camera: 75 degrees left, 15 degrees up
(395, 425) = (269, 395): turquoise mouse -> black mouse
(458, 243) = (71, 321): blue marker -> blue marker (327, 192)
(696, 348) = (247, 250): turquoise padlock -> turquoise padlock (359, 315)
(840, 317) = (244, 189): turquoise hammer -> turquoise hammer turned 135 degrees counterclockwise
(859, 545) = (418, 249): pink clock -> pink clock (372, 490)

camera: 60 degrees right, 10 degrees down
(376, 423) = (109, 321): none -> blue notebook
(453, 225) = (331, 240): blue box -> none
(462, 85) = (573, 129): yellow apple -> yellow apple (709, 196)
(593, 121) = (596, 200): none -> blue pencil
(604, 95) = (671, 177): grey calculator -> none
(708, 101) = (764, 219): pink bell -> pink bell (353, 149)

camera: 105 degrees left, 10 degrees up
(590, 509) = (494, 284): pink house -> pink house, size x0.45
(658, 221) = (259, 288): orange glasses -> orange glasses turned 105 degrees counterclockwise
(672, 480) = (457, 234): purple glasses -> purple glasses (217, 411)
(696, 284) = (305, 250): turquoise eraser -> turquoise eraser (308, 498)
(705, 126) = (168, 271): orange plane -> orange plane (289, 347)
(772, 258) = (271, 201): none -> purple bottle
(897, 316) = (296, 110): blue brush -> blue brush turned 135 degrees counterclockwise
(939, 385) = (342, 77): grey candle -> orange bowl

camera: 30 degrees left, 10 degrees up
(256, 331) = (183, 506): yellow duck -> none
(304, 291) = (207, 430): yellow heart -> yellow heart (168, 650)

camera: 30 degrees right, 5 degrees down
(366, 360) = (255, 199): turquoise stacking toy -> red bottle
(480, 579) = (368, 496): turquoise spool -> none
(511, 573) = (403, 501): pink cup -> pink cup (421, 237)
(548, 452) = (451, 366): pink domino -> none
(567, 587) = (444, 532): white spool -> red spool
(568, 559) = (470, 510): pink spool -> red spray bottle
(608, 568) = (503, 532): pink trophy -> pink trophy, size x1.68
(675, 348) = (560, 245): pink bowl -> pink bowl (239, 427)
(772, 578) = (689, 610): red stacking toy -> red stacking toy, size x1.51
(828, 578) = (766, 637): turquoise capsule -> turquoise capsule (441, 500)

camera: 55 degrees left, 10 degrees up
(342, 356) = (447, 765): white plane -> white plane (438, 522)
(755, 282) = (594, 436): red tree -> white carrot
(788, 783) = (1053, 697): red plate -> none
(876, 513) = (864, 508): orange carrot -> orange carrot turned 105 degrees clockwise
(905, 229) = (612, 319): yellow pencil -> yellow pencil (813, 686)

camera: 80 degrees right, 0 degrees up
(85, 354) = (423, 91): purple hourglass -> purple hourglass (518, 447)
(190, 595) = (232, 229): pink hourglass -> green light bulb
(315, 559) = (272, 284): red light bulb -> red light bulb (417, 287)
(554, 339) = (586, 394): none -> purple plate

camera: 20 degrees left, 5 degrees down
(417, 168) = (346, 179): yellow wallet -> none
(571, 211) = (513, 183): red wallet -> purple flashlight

▸ **WHAT THE TASK ASKS**
Look above for the line holding "(708, 101) = (764, 219): pink", then set down exactly that line and every line after it up to and including the line holding "camera: 55 degrees left, 10 degrees up", with nothing else.

▸ **OUTPUT FOR THIS EXERCISE**
(708, 101) = (764, 219): pink bell -> pink bell (353, 149)

camera: 105 degrees left, 10 degrees up
(590, 509) = (494, 284): pink house -> pink house, size x0.45
(658, 221) = (259, 288): orange glasses -> orange glasses turned 105 degrees counterclockwise
(672, 480) = (457, 234): purple glasses -> purple glasses (217, 411)
(696, 284) = (305, 250): turquoise eraser -> turquoise eraser (308, 498)
(705, 126) = (168, 271): orange plane -> orange plane (289, 347)
(772, 258) = (271, 201): none -> purple bottle
(897, 316) = (296, 110): blue brush -> blue brush turned 135 degrees counterclockwise
(939, 385) = (342, 77): grey candle -> orange bowl

camera: 30 degrees left, 10 degrees up
(256, 331) = (183, 506): yellow duck -> none
(304, 291) = (207, 430): yellow heart -> yellow heart (168, 650)

camera: 30 degrees right, 5 degrees down
(366, 360) = (255, 199): turquoise stacking toy -> red bottle
(480, 579) = (368, 496): turquoise spool -> none
(511, 573) = (403, 501): pink cup -> pink cup (421, 237)
(548, 452) = (451, 366): pink domino -> none
(567, 587) = (444, 532): white spool -> red spool
(568, 559) = (470, 510): pink spool -> red spray bottle
(608, 568) = (503, 532): pink trophy -> pink trophy, size x1.68
(675, 348) = (560, 245): pink bowl -> pink bowl (239, 427)
(772, 578) = (689, 610): red stacking toy -> red stacking toy, size x1.51
(828, 578) = (766, 637): turquoise capsule -> turquoise capsule (441, 500)

camera: 55 degrees left, 10 degrees up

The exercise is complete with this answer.